* [Supplied material]:
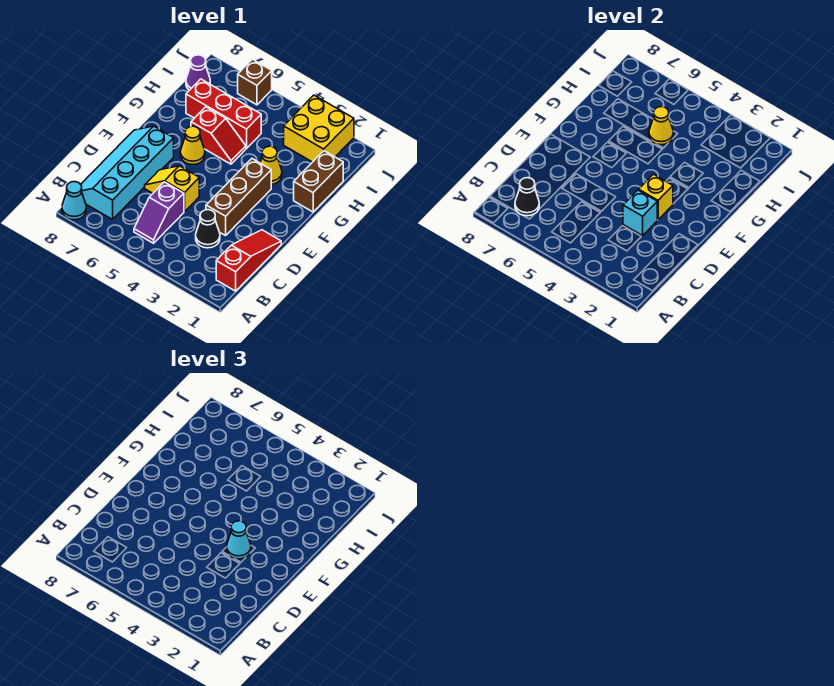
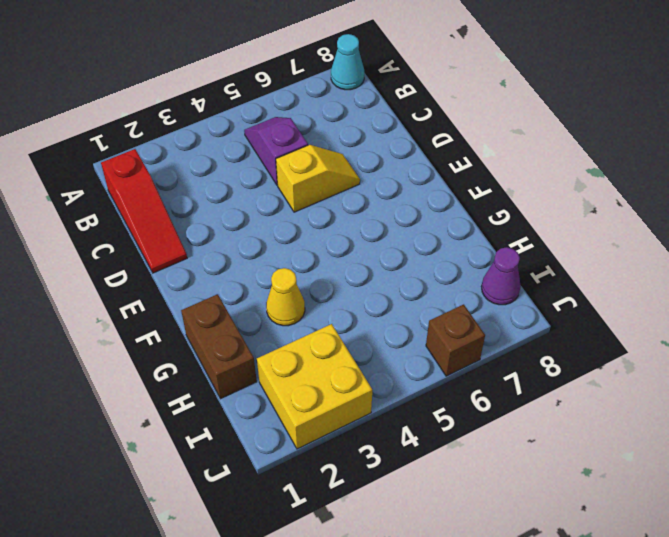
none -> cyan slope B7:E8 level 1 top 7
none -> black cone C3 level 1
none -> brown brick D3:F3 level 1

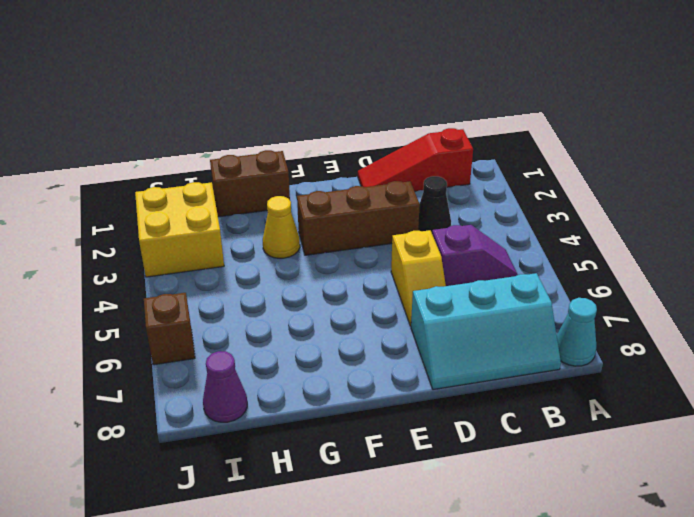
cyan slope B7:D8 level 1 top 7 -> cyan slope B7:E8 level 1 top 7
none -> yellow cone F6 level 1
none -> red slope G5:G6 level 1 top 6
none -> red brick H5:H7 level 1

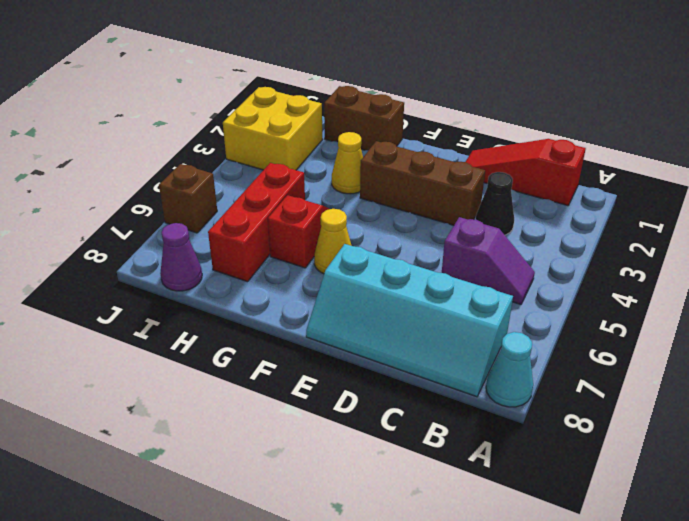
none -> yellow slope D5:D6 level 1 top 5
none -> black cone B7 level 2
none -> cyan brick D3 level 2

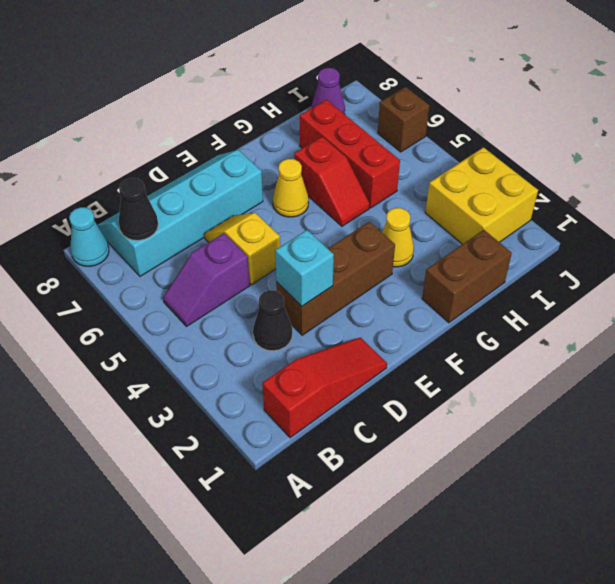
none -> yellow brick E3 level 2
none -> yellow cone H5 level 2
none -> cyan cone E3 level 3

* [Work to be completed]: Which of the lines in the data contain the string "brick"? Return each one.

* [Solution for this problem]:
none -> brown brick D3:F3 level 1
none -> red brick H5:H7 level 1
none -> cyan brick D3 level 2
none -> yellow brick E3 level 2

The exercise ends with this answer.